#### PROBLEM TO SOLVE
Of the entries below, restate word for word only the section that runs from the line with "purple plate A1:C1" to the line with "black round brick D4", counting both ends.

#### INPUT MATERIAL
-------

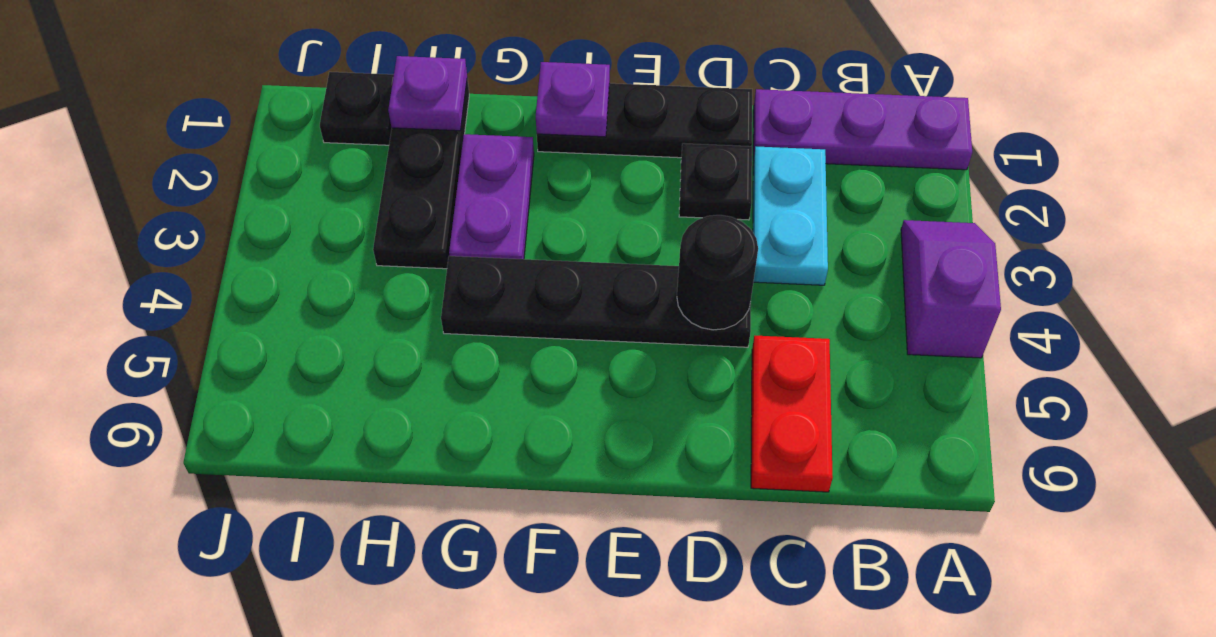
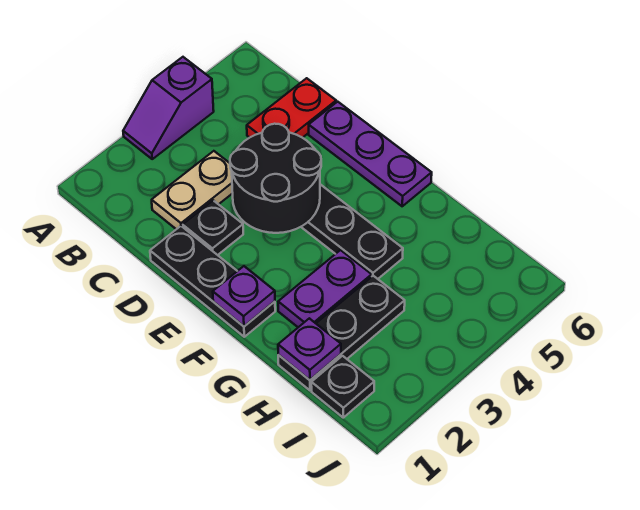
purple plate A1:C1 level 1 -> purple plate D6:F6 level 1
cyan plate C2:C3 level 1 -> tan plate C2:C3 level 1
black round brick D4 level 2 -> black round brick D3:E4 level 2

-------

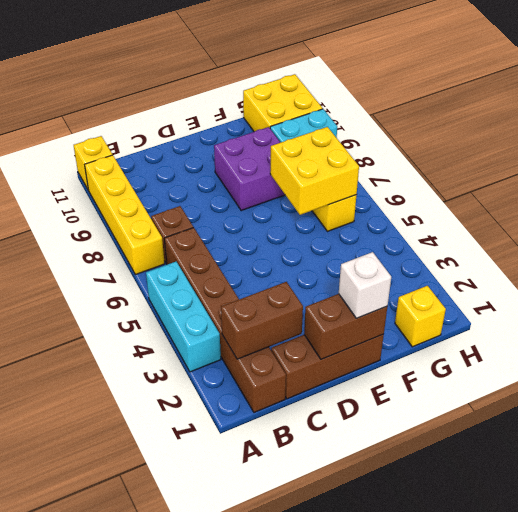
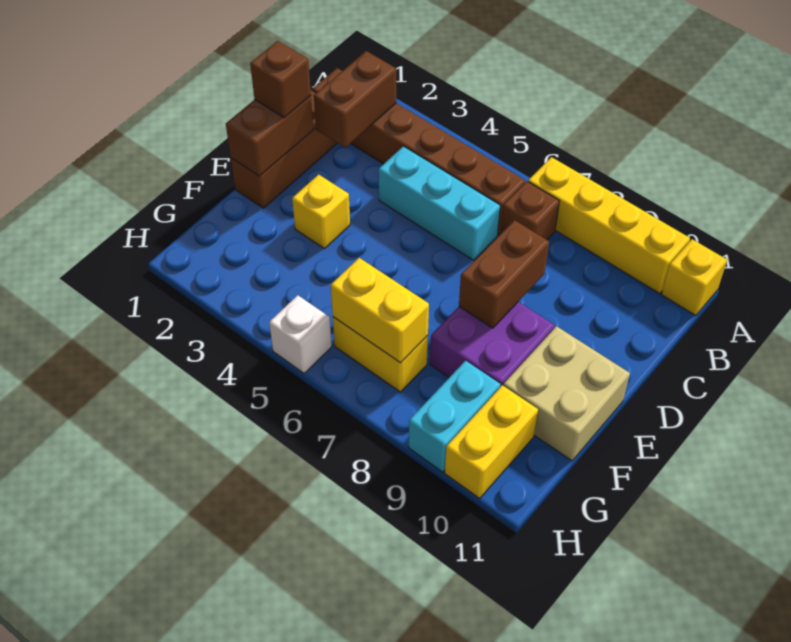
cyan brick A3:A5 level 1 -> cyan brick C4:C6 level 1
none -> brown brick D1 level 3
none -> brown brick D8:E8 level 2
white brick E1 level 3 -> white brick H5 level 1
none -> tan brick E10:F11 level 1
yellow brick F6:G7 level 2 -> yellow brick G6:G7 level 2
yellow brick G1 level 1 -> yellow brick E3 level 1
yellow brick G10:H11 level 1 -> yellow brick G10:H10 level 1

-------

#### PROBLEM SOLUTION
purple plate A1:C1 level 1 -> purple plate D6:F6 level 1
cyan plate C2:C3 level 1 -> tan plate C2:C3 level 1
black round brick D4 level 2 -> black round brick D3:E4 level 2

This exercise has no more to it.